## Work to be completed
Copy out every line holding the string "brown" from the records below.

(Object state comparisons)
::::::
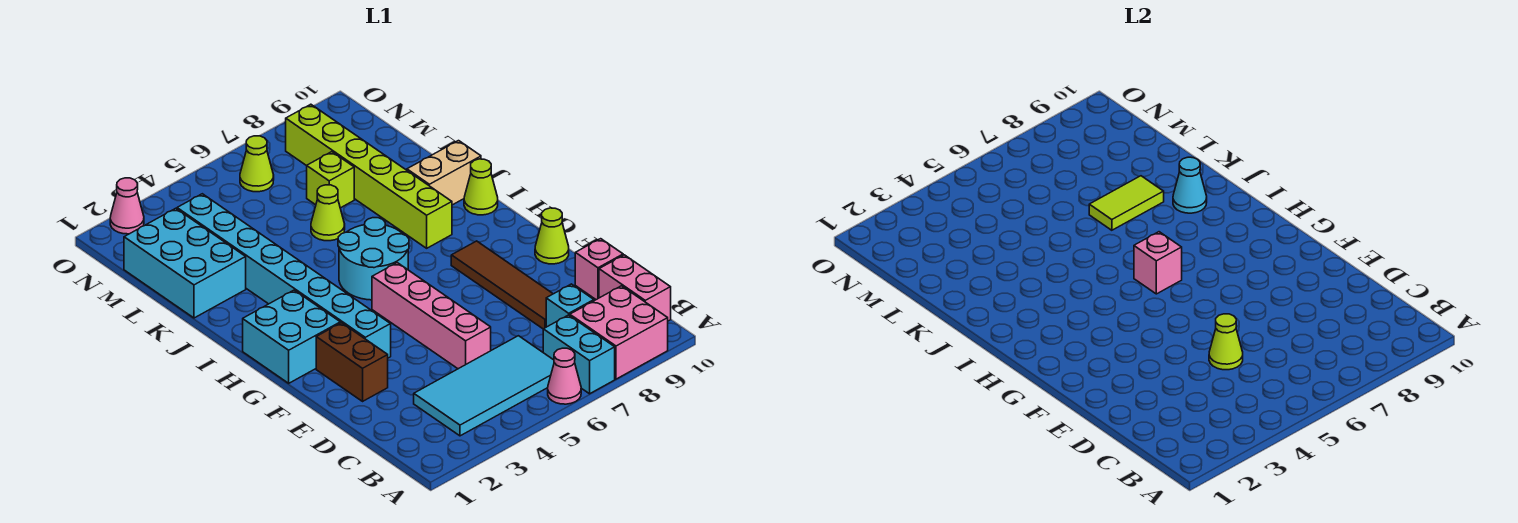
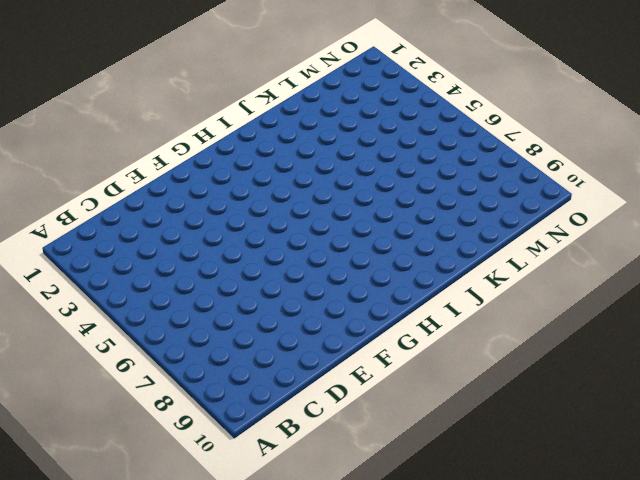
none -> pink cone A6 level 1
none -> cyan brick A7:B7 level 1
none -> pink brick A8:B9 level 1

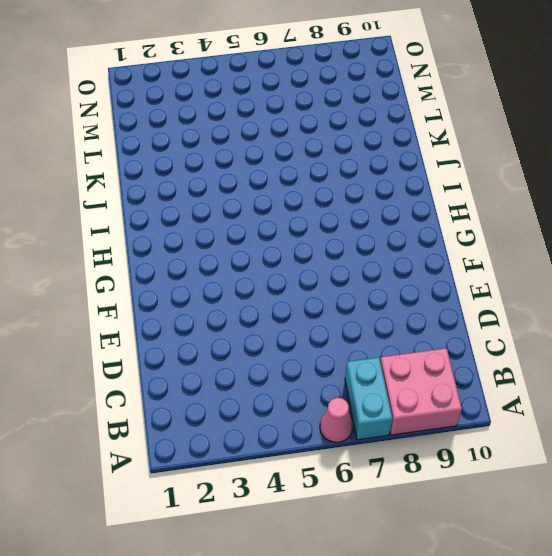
none -> cyan tile B3:C6 level 1
none -> pink brick B10:C10 level 1
none -> cyan brick C8 level 1

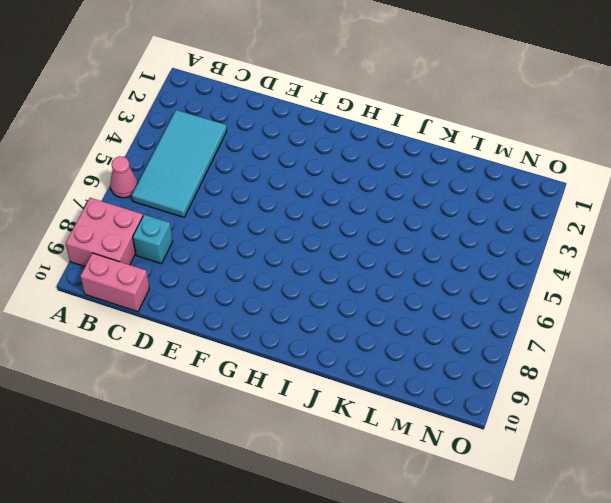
none -> cyan brick A7:B7 level 1
none -> pink brick D5:G5 level 1
none -> brown tile D8:G8 level 1

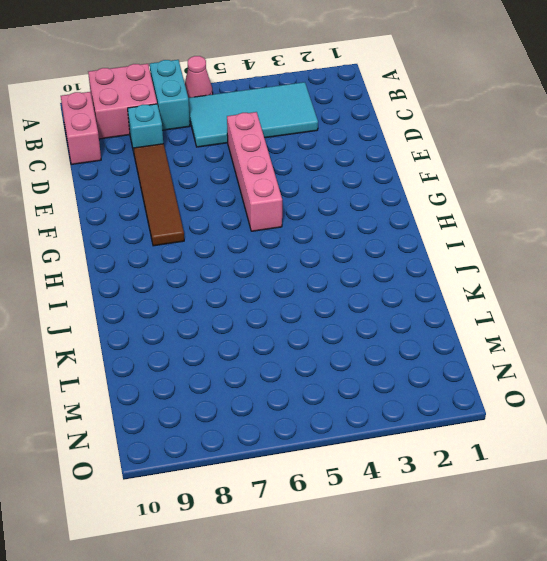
none -> pink brick D10 level 1
none -> brown brick E2:F2 level 1
none -> cyan brick F3:M3 level 1

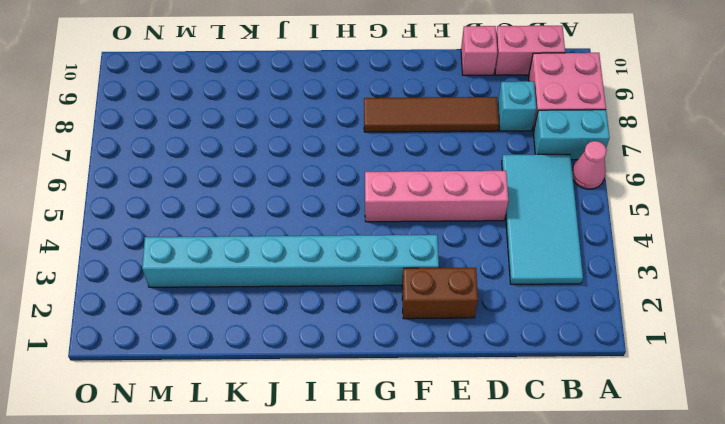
none -> lime cone F10 level 1
none -> cyan brick G1:H2 level 1
none -> cyan round brick H5:I6 level 1

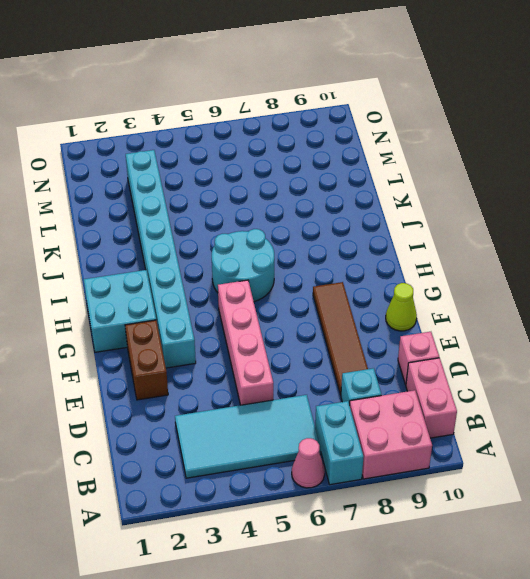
none -> lime brick I8:N8 level 1
none -> lime cone I10 level 1
none -> tan brick J9:J10 level 1

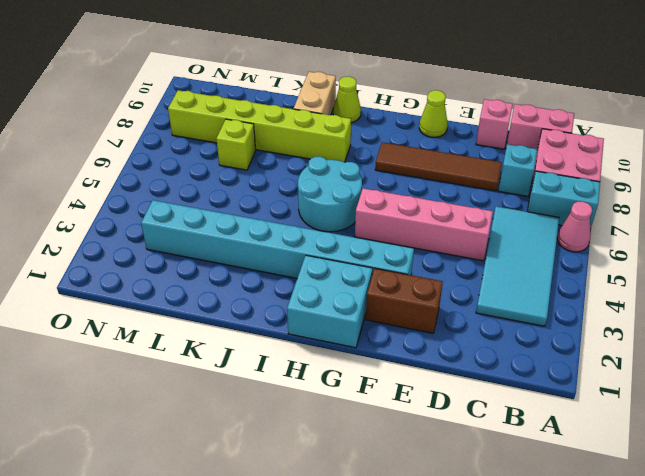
none -> cyan brick K1:M2 level 1
none -> lime cone K6 level 1
none -> lime cone N6 level 1

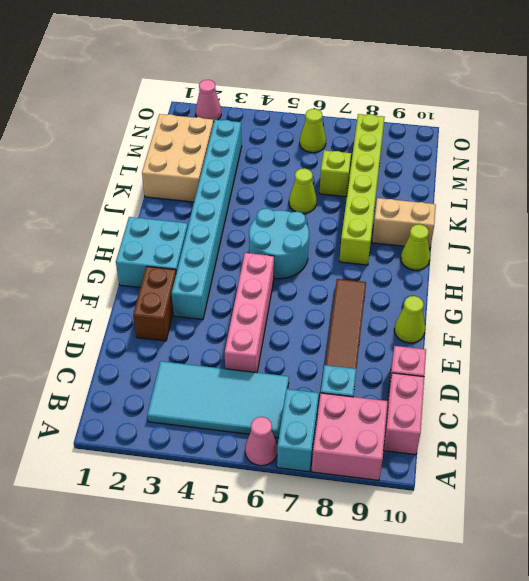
tan brick K1:M2 level 1 -> cyan brick K1:M2 level 1
none -> lime cone D5 level 2
none -> pink brick H6 level 2
none -> cyan cone J9 level 2

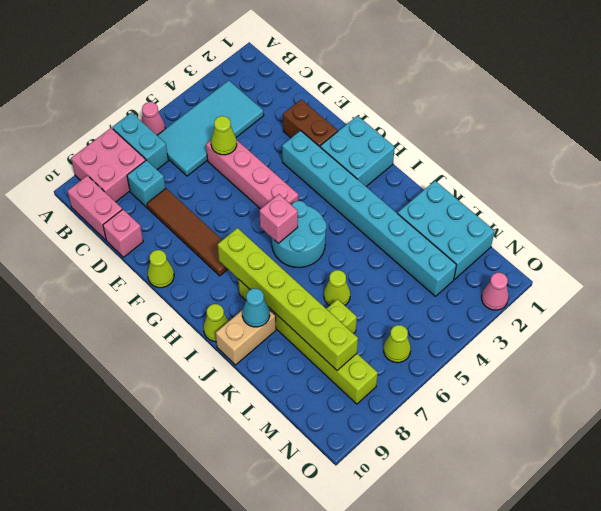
lime brick H8:M8 level 2 -> lime tile K7:K8 level 2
::::::
## Task solution
none -> brown tile D8:G8 level 1
none -> brown brick E2:F2 level 1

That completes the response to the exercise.